• **Exercise details**
Return nothing but the lines from the one containing "none -> yellow brick K8 level 2" through the end of the records below, exactly as they stand and without pictures.

• **Data extract**
○ ○ ○ ○ ○ ○ ○

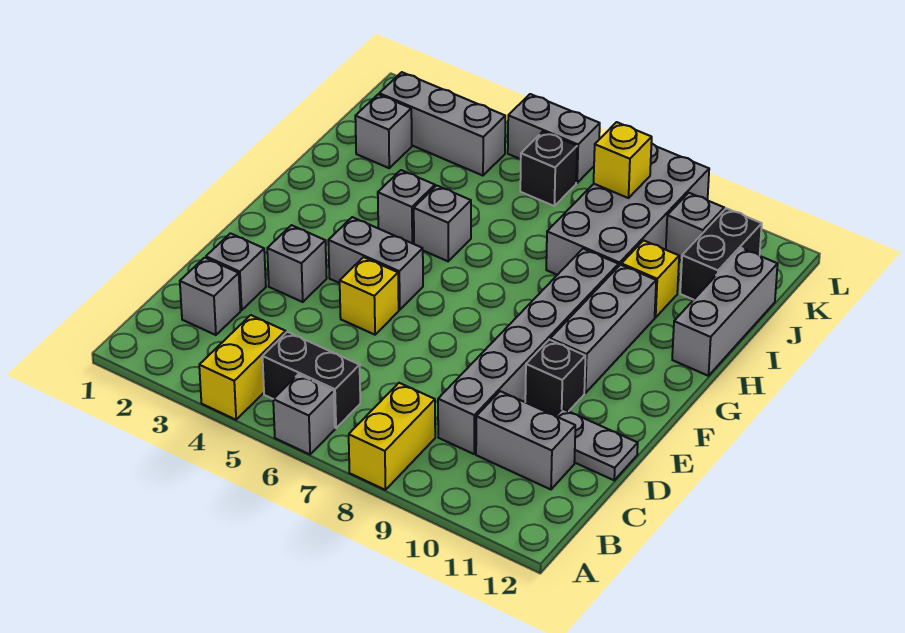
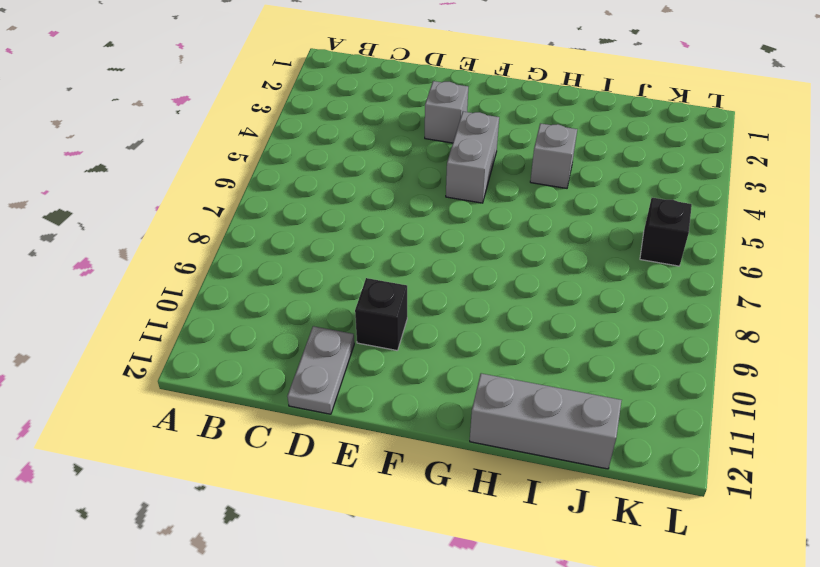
none -> yellow brick A4:B4 level 1
none -> grey brick A6 level 1
none -> yellow brick A8:B8 level 1

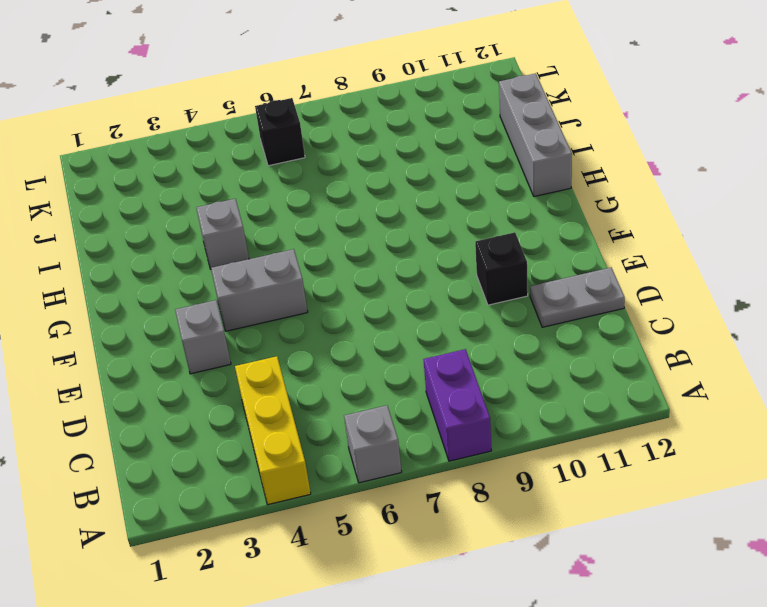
yellow brick A4:C4 level 1 -> yellow brick A4:B4 level 1
purple brick A8:B8 level 1 -> yellow brick A8:B8 level 1
none -> black brick B5:B6 level 1
none -> grey brick C2 level 1
none -> grey brick C9:H9 level 1

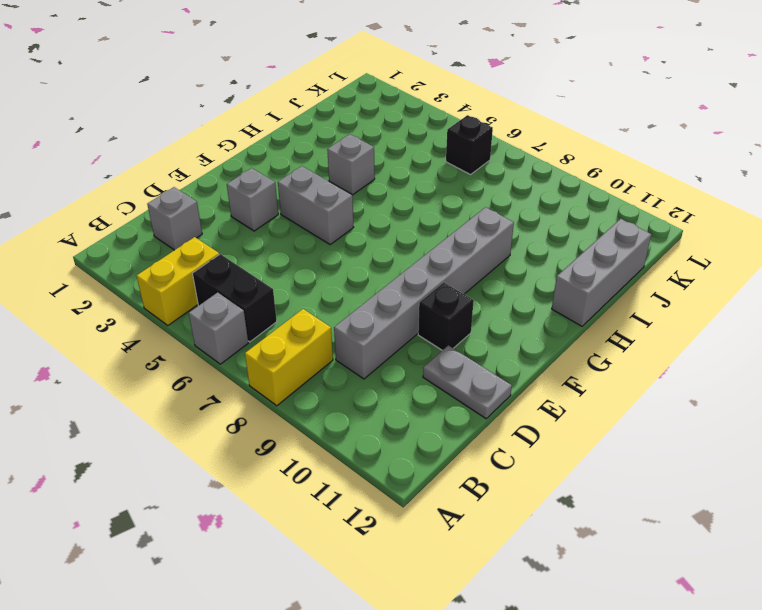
none -> grey brick C10:C11 level 1
none -> grey brick D2 level 1
none -> yellow brick E5 level 1

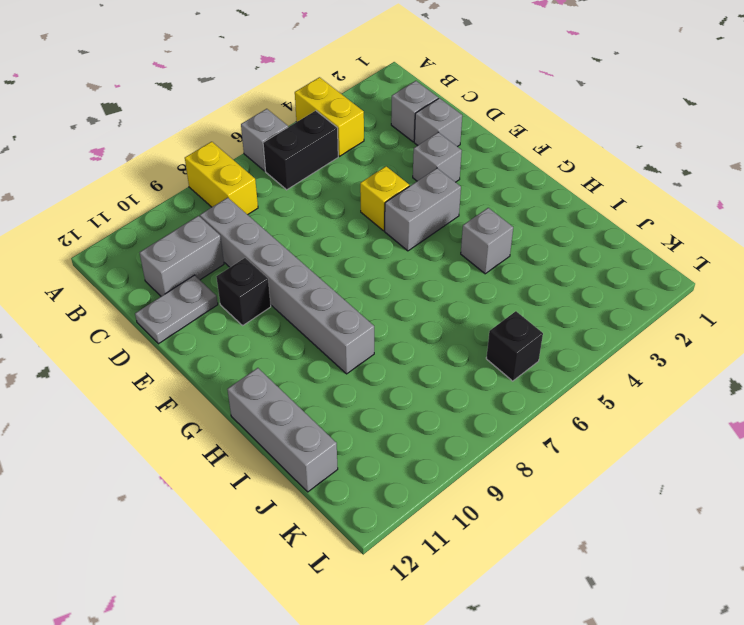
none -> grey brick F10:H10 level 1
none -> grey brick H5 level 1
none -> grey brick I8:L9 level 1

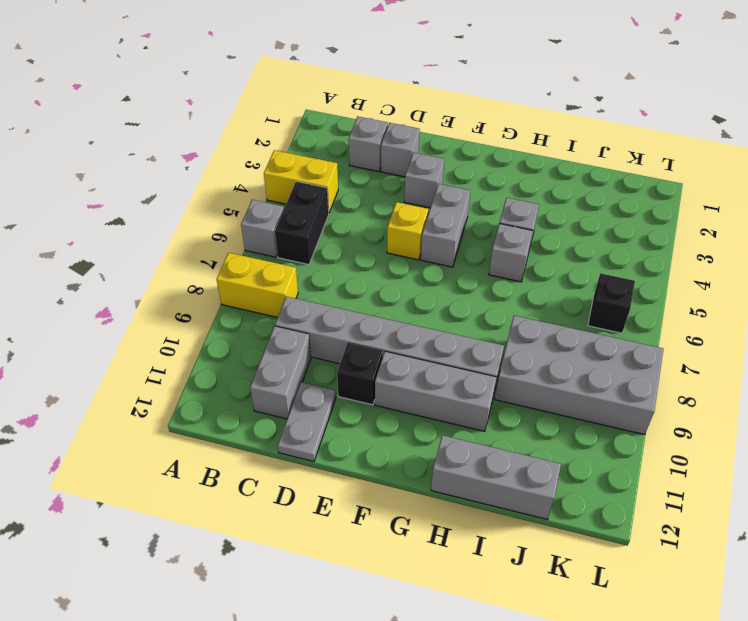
none -> yellow brick I10 level 1
none -> grey brick J2 level 1
none -> black brick J11:K11 level 1

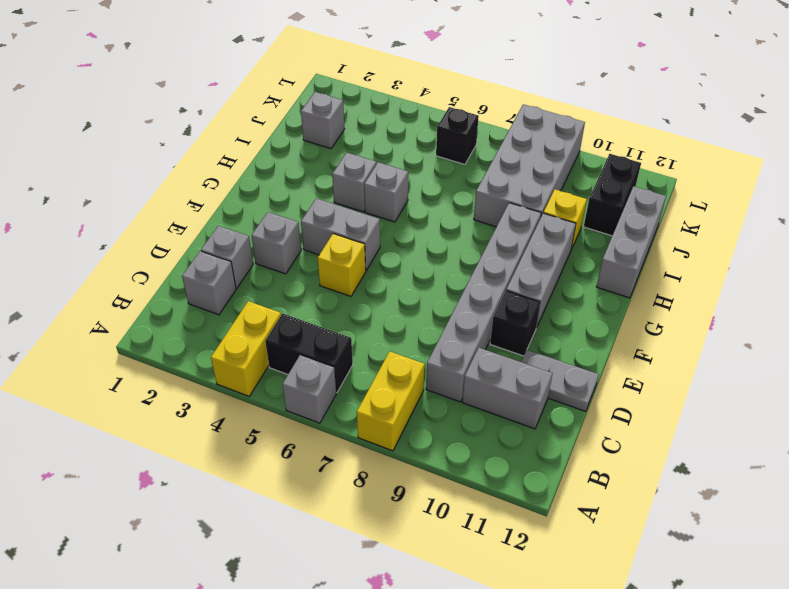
none -> grey brick K2:K4 level 1
none -> grey brick K10 level 1
none -> grey brick L5:L6 level 1

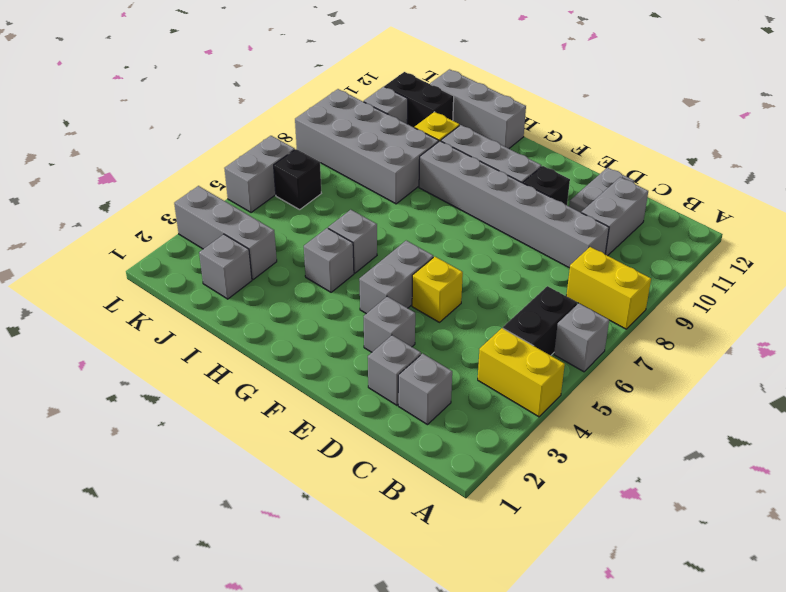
grey brick J3:L3 level 1 -> grey brick K2:K4 level 1
none -> yellow brick K8 level 2

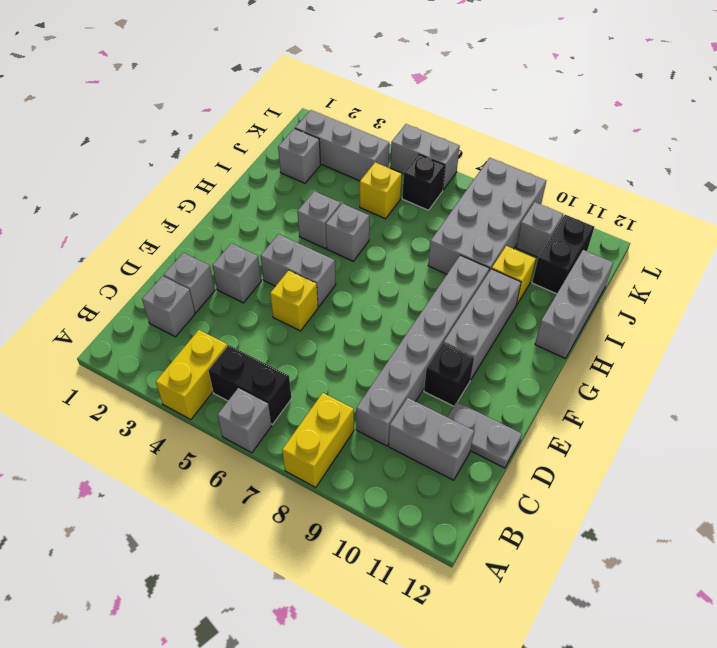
yellow brick J5 level 1 -> yellow brick K8 level 2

○ ○ ○ ○ ○ ○ ○

• **Solution to this problem**
none -> yellow brick K8 level 2

yellow brick J5 level 1 -> yellow brick K8 level 2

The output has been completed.